** Opening MATERIAL FOR THE TASK block **

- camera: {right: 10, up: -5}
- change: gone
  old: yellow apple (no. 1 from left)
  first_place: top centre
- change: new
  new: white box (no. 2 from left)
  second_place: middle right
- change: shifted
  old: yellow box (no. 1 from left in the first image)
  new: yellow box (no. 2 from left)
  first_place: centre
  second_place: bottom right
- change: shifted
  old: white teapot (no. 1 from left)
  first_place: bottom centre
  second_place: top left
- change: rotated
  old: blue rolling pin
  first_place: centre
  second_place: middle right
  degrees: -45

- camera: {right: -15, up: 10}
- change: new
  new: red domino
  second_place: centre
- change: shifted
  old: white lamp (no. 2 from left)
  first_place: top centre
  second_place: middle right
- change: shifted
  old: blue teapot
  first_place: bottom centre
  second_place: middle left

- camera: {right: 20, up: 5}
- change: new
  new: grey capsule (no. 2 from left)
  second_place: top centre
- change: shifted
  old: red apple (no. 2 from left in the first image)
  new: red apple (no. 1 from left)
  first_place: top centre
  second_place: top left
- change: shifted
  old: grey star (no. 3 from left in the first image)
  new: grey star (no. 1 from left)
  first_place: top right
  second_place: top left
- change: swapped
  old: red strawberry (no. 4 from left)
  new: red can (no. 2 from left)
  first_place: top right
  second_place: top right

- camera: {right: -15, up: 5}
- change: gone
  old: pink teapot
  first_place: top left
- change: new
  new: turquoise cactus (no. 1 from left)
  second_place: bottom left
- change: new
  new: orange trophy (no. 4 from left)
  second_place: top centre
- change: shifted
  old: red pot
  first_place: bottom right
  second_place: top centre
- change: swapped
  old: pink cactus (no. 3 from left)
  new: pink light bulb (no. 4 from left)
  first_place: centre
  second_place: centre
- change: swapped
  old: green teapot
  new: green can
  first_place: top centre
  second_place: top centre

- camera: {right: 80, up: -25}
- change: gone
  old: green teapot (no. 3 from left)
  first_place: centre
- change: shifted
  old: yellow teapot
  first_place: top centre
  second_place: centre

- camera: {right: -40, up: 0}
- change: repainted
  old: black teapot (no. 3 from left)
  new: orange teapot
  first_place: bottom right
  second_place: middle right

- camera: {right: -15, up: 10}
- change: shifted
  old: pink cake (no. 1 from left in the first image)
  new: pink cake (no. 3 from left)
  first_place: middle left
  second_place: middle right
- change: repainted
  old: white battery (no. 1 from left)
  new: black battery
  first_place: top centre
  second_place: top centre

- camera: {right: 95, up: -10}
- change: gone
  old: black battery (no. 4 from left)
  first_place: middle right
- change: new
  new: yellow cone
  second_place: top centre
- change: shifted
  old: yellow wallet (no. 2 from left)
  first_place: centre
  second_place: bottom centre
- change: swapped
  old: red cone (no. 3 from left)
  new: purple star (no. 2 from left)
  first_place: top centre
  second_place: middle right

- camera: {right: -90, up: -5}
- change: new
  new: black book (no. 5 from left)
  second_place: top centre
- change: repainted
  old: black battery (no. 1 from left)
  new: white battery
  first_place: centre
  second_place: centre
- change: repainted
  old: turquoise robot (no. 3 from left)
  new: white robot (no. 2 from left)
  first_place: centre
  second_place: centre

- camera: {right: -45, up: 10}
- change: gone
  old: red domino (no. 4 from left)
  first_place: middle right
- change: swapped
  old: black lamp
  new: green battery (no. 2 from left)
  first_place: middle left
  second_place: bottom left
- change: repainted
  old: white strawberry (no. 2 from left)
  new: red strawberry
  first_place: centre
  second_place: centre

** Closing MATERIAL FOR THE TASK block **

DIRECTIONS: Reproduce all of the material verbatim.

TASK RESPONSE:
- camera: {right: 10, up: -5}
- change: gone
  old: yellow apple (no. 1 from left)
  first_place: top centre
- change: new
  new: white box (no. 2 from left)
  second_place: middle right
- change: shifted
  old: yellow box (no. 1 from left in the first image)
  new: yellow box (no. 2 from left)
  first_place: centre
  second_place: bottom right
- change: shifted
  old: white teapot (no. 1 from left)
  first_place: bottom centre
  second_place: top left
- change: rotated
  old: blue rolling pin
  first_place: centre
  second_place: middle right
  degrees: -45

- camera: {right: -15, up: 10}
- change: new
  new: red domino
  second_place: centre
- change: shifted
  old: white lamp (no. 2 from left)
  first_place: top centre
  second_place: middle right
- change: shifted
  old: blue teapot
  first_place: bottom centre
  second_place: middle left

- camera: {right: 20, up: 5}
- change: new
  new: grey capsule (no. 2 from left)
  second_place: top centre
- change: shifted
  old: red apple (no. 2 from left in the first image)
  new: red apple (no. 1 from left)
  first_place: top centre
  second_place: top left
- change: shifted
  old: grey star (no. 3 from left in the first image)
  new: grey star (no. 1 from left)
  first_place: top right
  second_place: top left
- change: swapped
  old: red strawberry (no. 4 from left)
  new: red can (no. 2 from left)
  first_place: top right
  second_place: top right

- camera: {right: -15, up: 5}
- change: gone
  old: pink teapot
  first_place: top left
- change: new
  new: turquoise cactus (no. 1 from left)
  second_place: bottom left
- change: new
  new: orange trophy (no. 4 from left)
  second_place: top centre
- change: shifted
  old: red pot
  first_place: bottom right
  second_place: top centre
- change: swapped
  old: pink cactus (no. 3 from left)
  new: pink light bulb (no. 4 from left)
  first_place: centre
  second_place: centre
- change: swapped
  old: green teapot
  new: green can
  first_place: top centre
  second_place: top centre

- camera: {right: 80, up: -25}
- change: gone
  old: green teapot (no. 3 from left)
  first_place: centre
- change: shifted
  old: yellow teapot
  first_place: top centre
  second_place: centre

- camera: {right: -40, up: 0}
- change: repainted
  old: black teapot (no. 3 from left)
  new: orange teapot
  first_place: bottom right
  second_place: middle right

- camera: {right: -15, up: 10}
- change: shifted
  old: pink cake (no. 1 from left in the first image)
  new: pink cake (no. 3 from left)
  first_place: middle left
  second_place: middle right
- change: repainted
  old: white battery (no. 1 from left)
  new: black battery
  first_place: top centre
  second_place: top centre

- camera: {right: 95, up: -10}
- change: gone
  old: black battery (no. 4 from left)
  first_place: middle right
- change: new
  new: yellow cone
  second_place: top centre
- change: shifted
  old: yellow wallet (no. 2 from left)
  first_place: centre
  second_place: bottom centre
- change: swapped
  old: red cone (no. 3 from left)
  new: purple star (no. 2 from left)
  first_place: top centre
  second_place: middle right

- camera: {right: -90, up: -5}
- change: new
  new: black book (no. 5 from left)
  second_place: top centre
- change: repainted
  old: black battery (no. 1 from left)
  new: white battery
  first_place: centre
  second_place: centre
- change: repainted
  old: turquoise robot (no. 3 from left)
  new: white robot (no. 2 from left)
  first_place: centre
  second_place: centre

- camera: {right: -45, up: 10}
- change: gone
  old: red domino (no. 4 from left)
  first_place: middle right
- change: swapped
  old: black lamp
  new: green battery (no. 2 from left)
  first_place: middle left
  second_place: bottom left
- change: repainted
  old: white strawberry (no. 2 from left)
  new: red strawberry
  first_place: centre
  second_place: centre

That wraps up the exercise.